Version comparison data
____

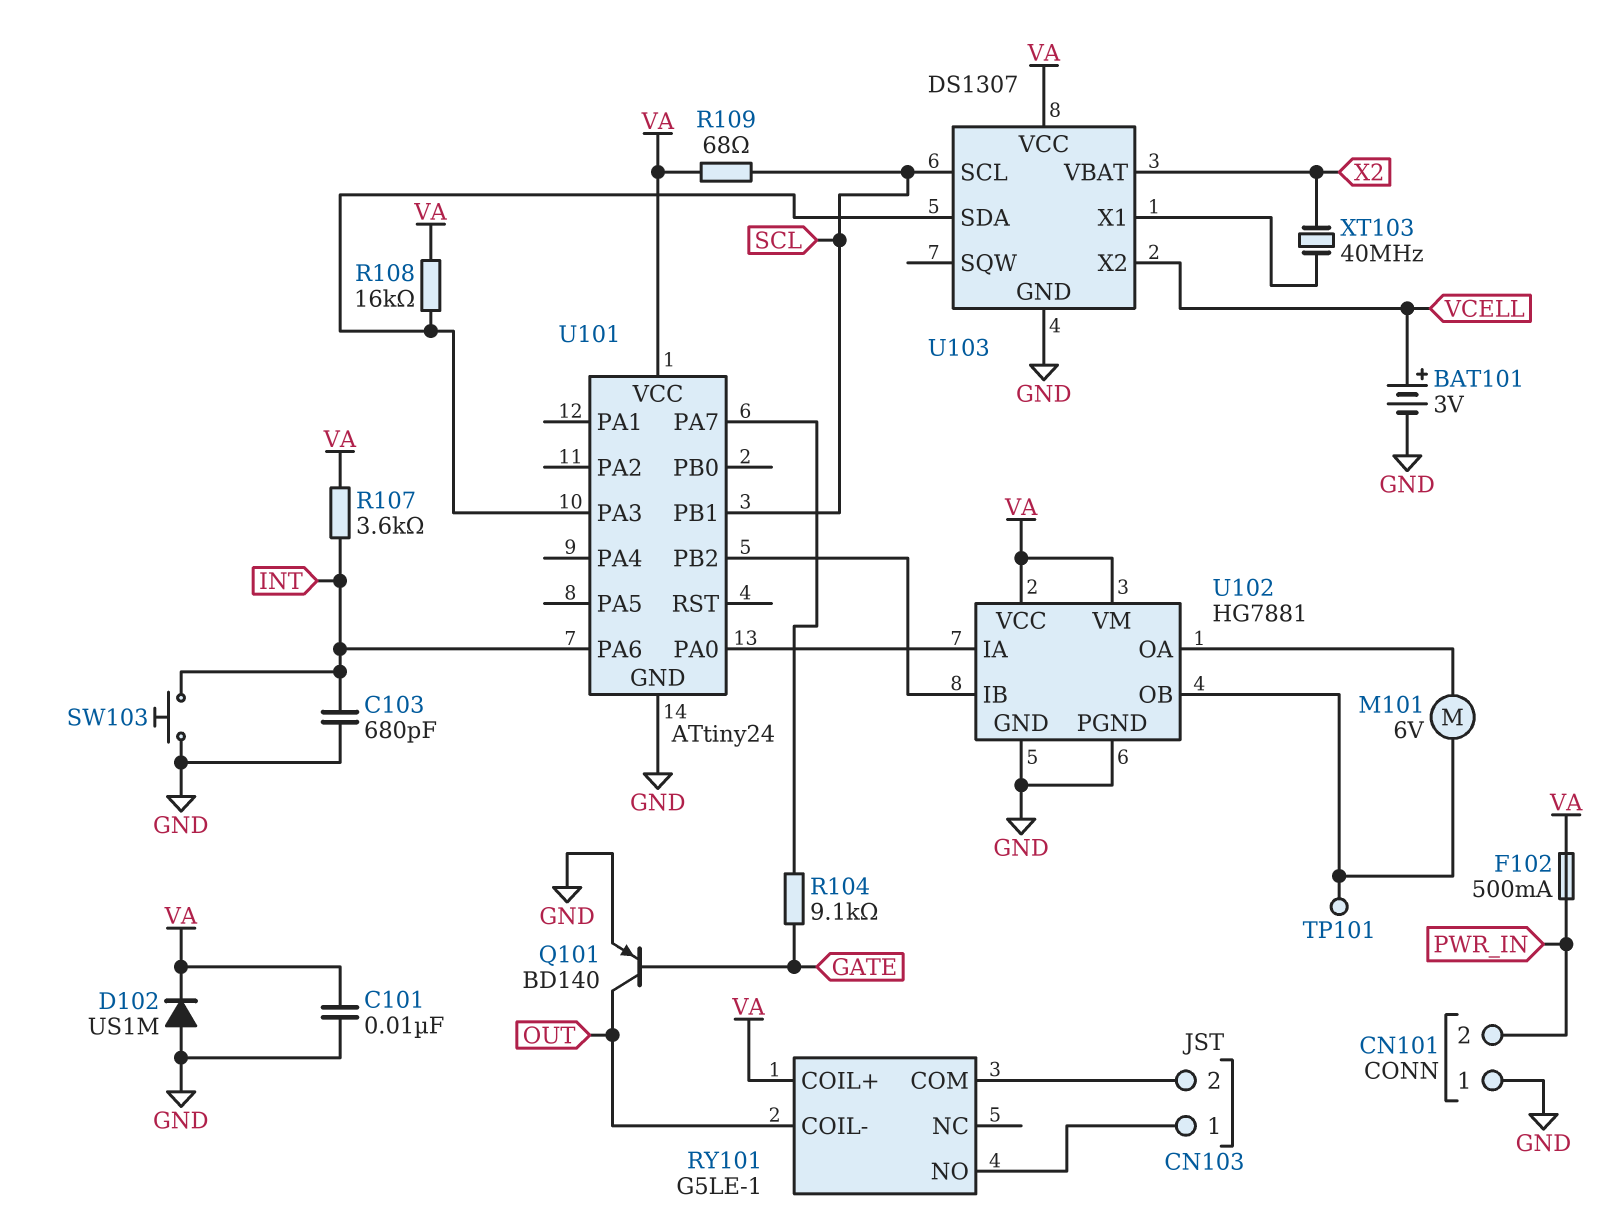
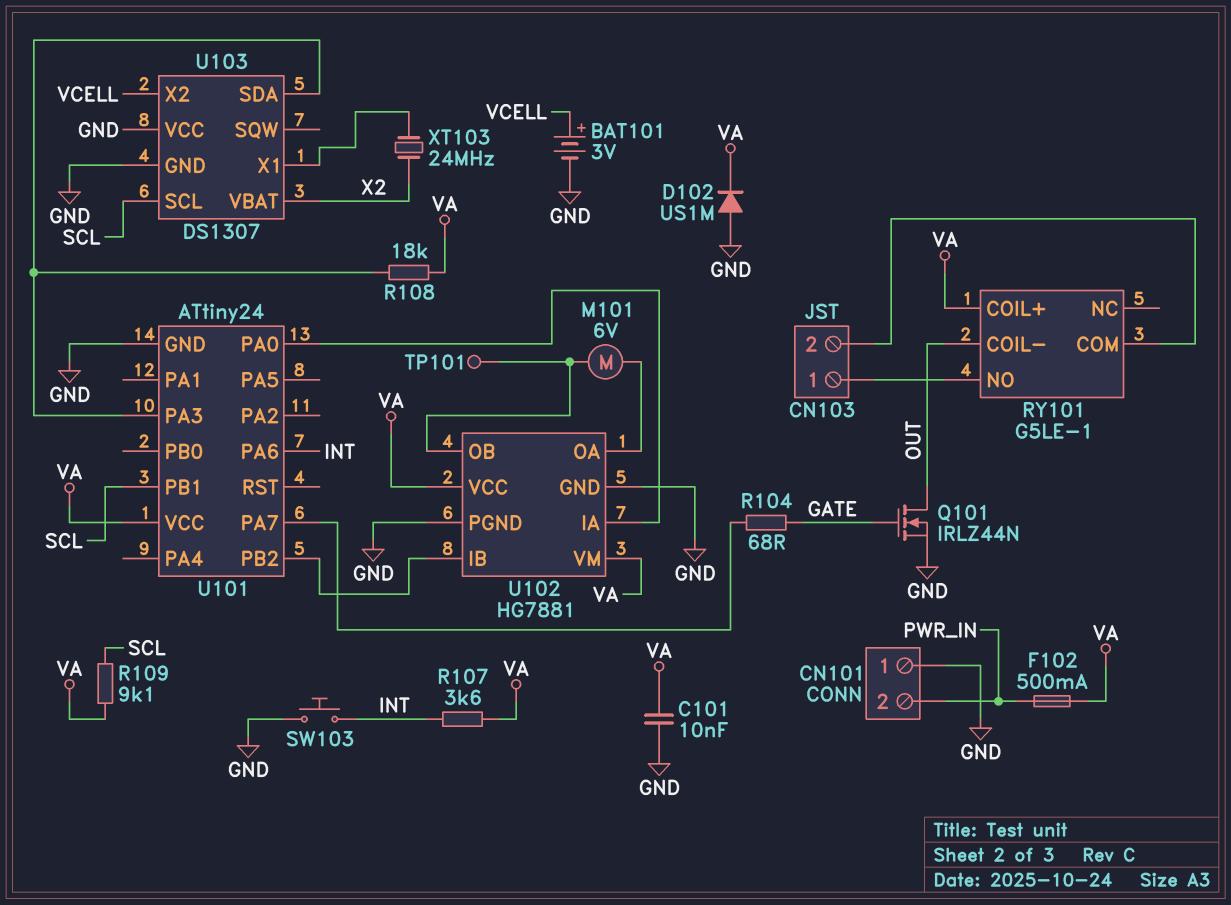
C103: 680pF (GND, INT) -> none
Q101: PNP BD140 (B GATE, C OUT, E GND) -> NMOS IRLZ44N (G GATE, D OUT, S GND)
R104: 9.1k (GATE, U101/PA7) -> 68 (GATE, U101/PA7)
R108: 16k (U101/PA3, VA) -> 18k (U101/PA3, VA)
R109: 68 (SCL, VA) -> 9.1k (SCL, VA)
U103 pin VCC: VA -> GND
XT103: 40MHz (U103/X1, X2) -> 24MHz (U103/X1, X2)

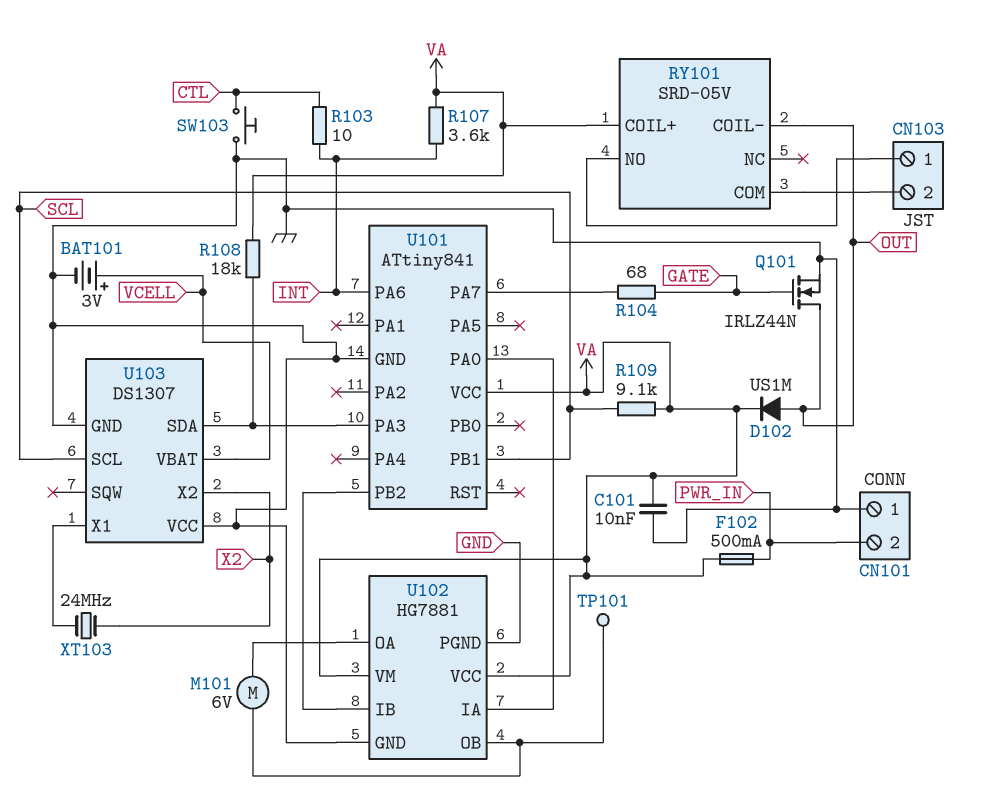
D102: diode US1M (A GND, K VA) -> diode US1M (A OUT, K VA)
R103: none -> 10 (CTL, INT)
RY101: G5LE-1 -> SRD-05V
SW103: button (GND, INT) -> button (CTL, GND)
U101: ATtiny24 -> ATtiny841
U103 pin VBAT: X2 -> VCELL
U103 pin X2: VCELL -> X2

____

• _THE PROBLEM_:
Determine how many lines of the data above contain the string "VCELL", and answer with the number only.

• _OUTPUT OF THE EXERCISE_:
2